RECORDS PROVIDED:
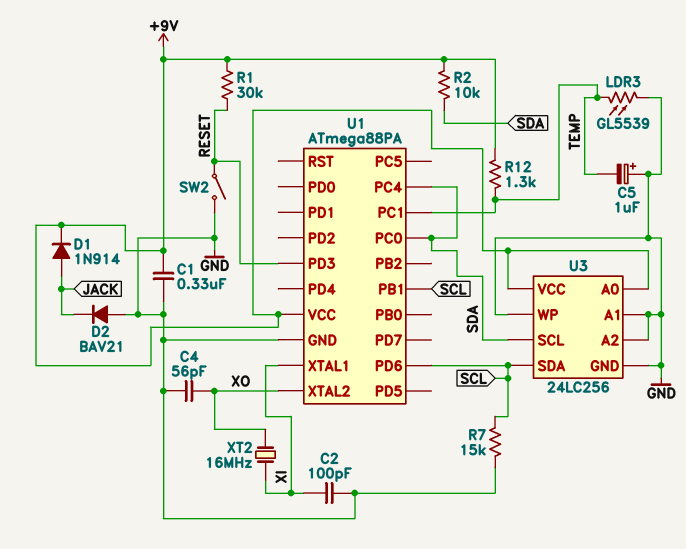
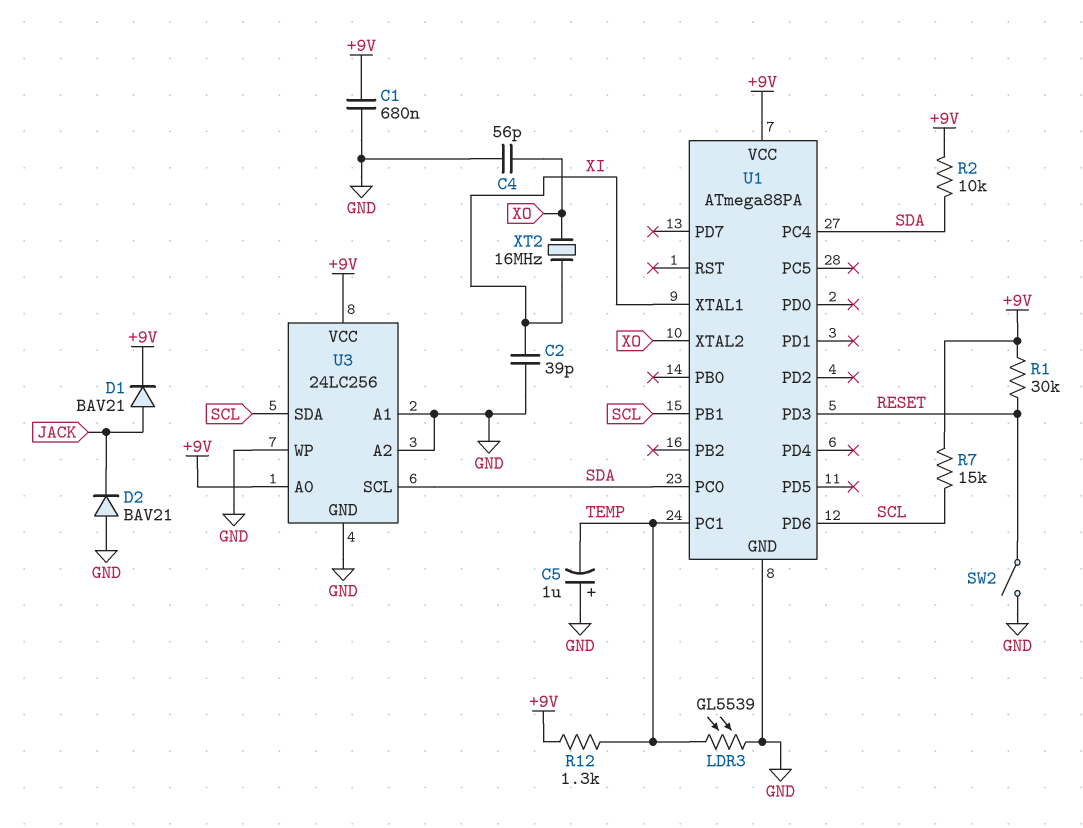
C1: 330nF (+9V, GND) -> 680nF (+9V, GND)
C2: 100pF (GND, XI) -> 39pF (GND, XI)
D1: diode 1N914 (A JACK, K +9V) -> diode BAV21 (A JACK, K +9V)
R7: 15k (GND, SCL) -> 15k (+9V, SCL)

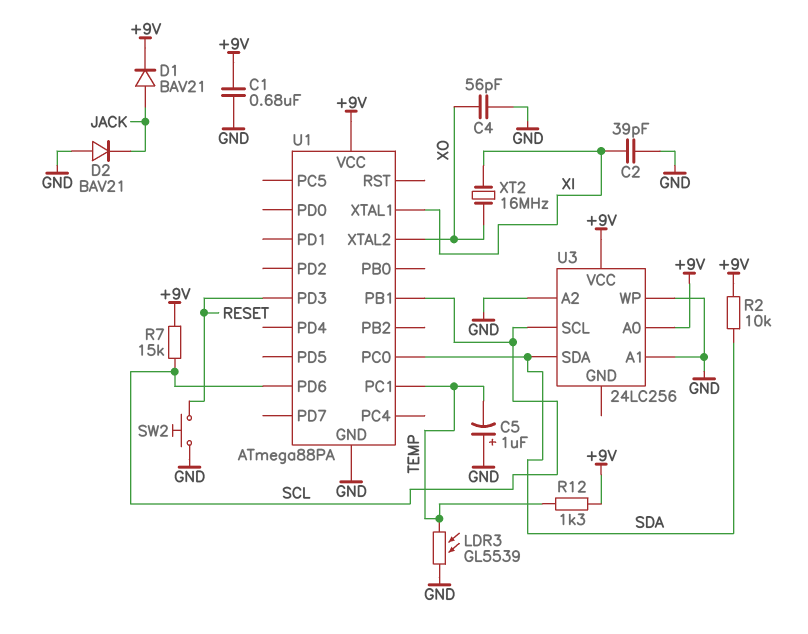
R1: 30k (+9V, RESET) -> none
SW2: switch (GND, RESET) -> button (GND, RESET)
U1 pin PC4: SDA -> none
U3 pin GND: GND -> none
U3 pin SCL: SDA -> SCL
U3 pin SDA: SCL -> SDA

WHAT THE TASK REQUIRES: Print each of the records above exactly as written, leaving no picture in the copy.

REPLY:
C1: 330nF (+9V, GND) -> 680nF (+9V, GND)
C2: 100pF (GND, XI) -> 39pF (GND, XI)
D1: diode 1N914 (A JACK, K +9V) -> diode BAV21 (A JACK, K +9V)
R7: 15k (GND, SCL) -> 15k (+9V, SCL)

R1: 30k (+9V, RESET) -> none
SW2: switch (GND, RESET) -> button (GND, RESET)
U1 pin PC4: SDA -> none
U3 pin GND: GND -> none
U3 pin SCL: SDA -> SCL
U3 pin SDA: SCL -> SDA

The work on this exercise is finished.